→ **WHAT THE EXERCISE ASKS**
For the string "test", state how many lines of the data hold it. Give nothing besides the number.

RECORDS SUPPLIED START

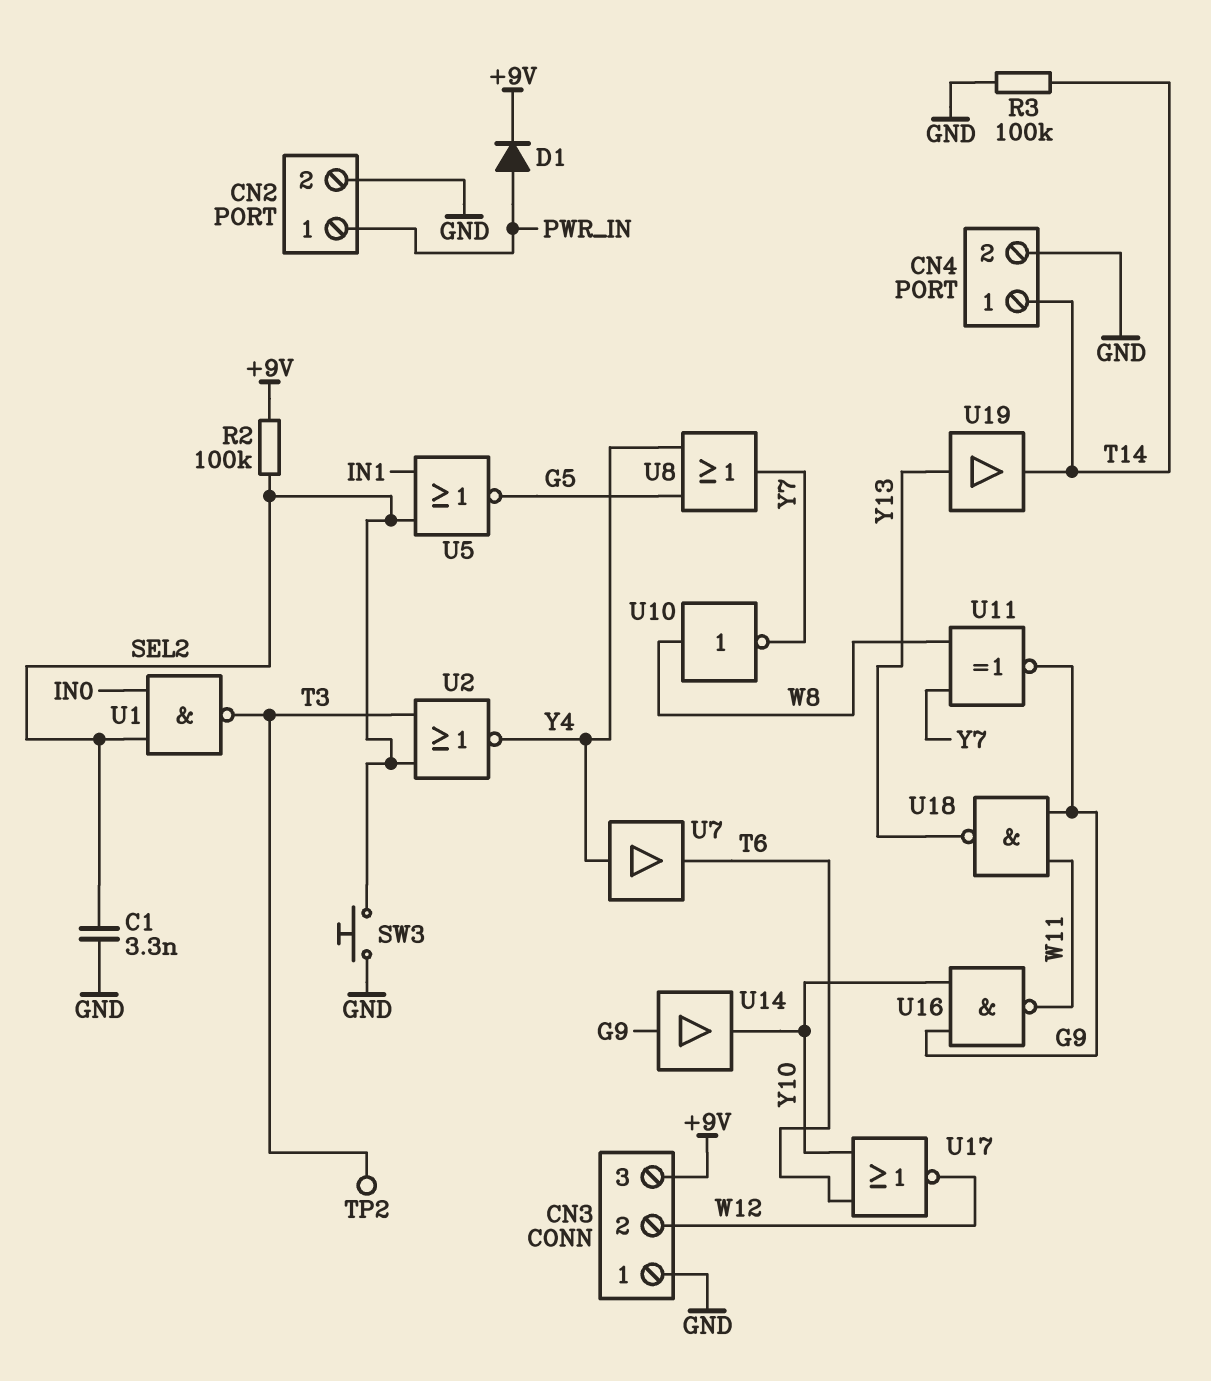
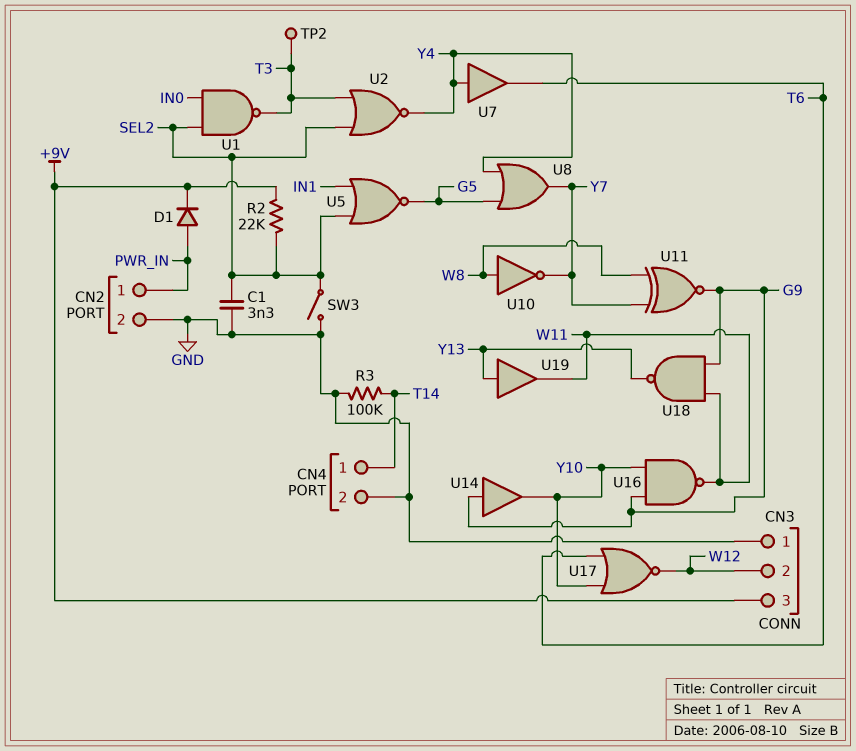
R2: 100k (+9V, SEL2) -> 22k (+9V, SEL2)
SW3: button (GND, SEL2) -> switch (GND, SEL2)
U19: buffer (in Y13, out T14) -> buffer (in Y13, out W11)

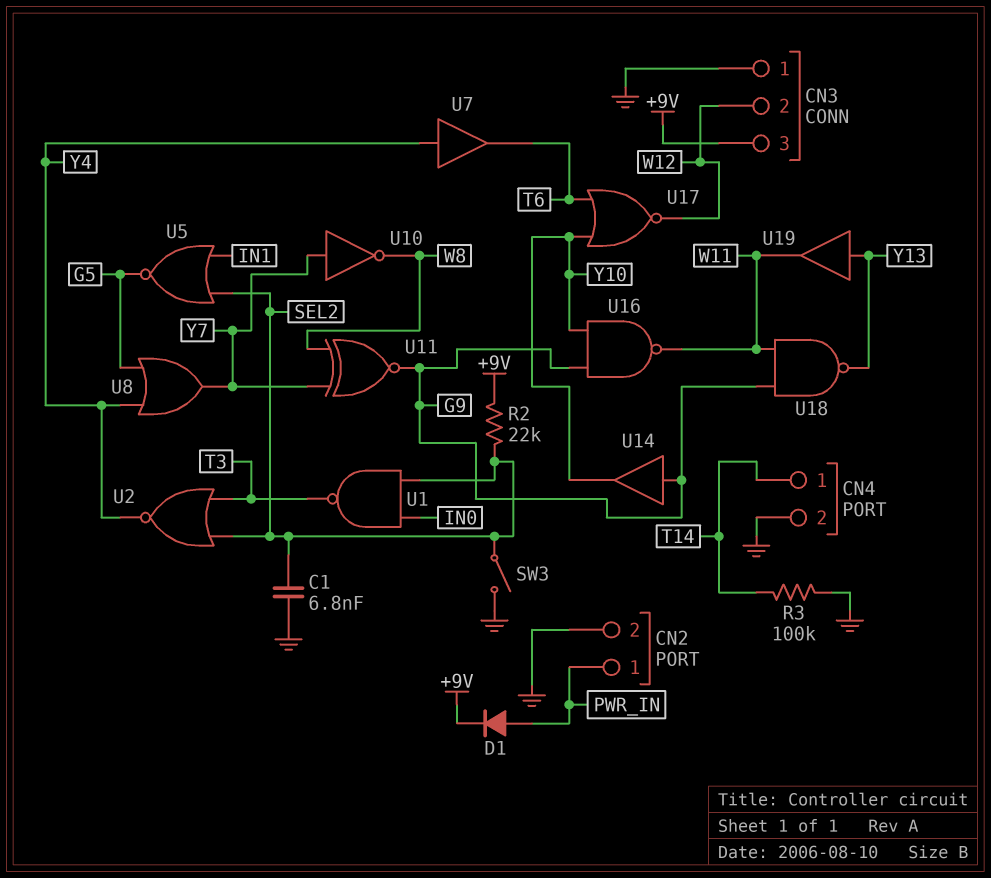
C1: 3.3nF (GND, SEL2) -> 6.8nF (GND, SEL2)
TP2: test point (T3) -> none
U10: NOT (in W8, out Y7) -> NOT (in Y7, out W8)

RECORDS SUPPLIED END
RECORDS SUPPLIED START

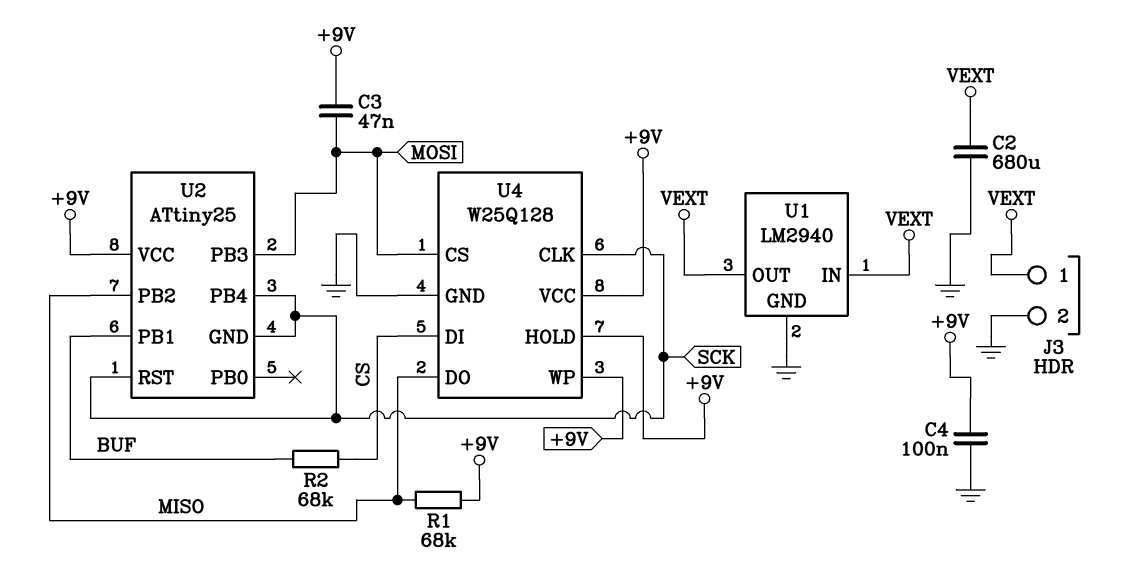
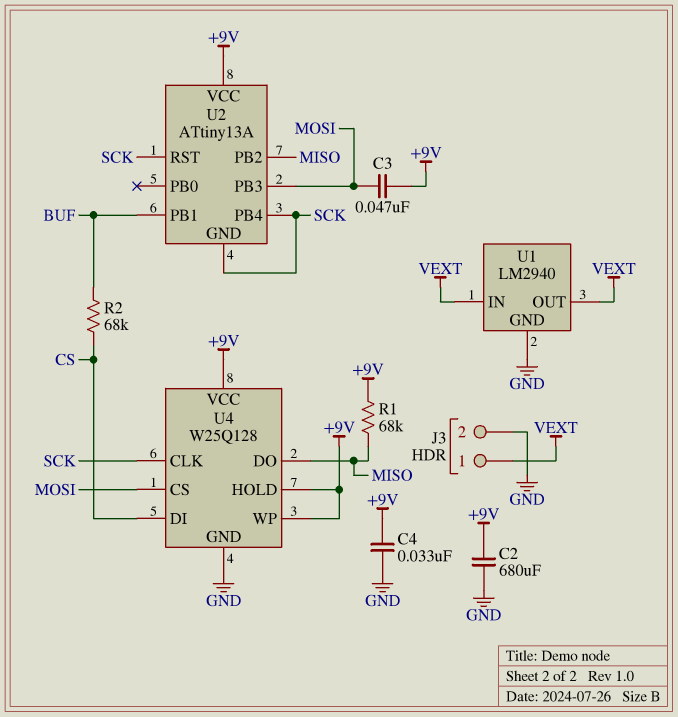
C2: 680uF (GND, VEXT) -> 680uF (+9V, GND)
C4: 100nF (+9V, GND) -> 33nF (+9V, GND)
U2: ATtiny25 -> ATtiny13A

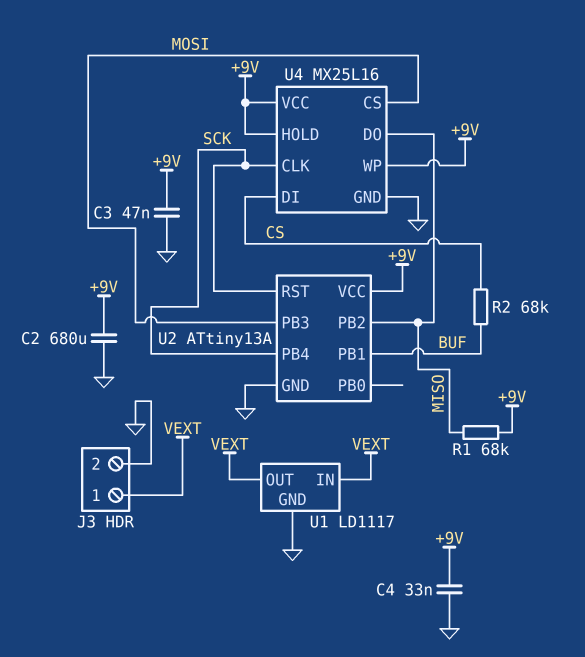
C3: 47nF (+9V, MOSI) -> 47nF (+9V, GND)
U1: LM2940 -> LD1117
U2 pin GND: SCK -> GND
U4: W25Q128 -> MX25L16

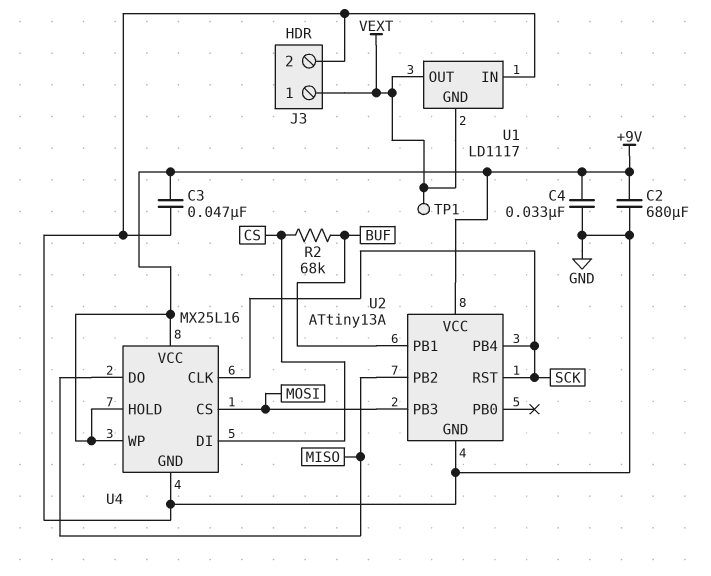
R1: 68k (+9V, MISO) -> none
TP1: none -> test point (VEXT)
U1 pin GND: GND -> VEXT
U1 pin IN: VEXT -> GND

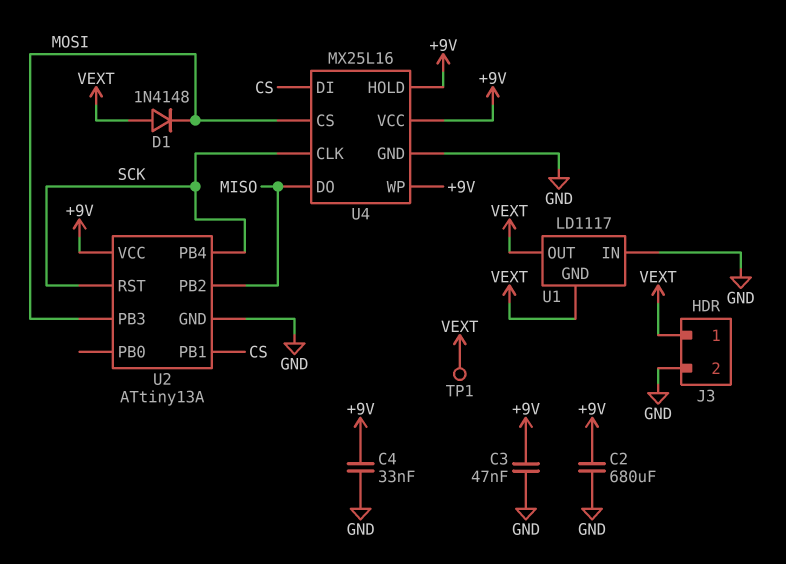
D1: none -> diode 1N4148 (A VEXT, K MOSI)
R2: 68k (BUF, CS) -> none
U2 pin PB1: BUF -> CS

RECORDS SUPPLIED END

→ **RESULT OF THIS TASK**
2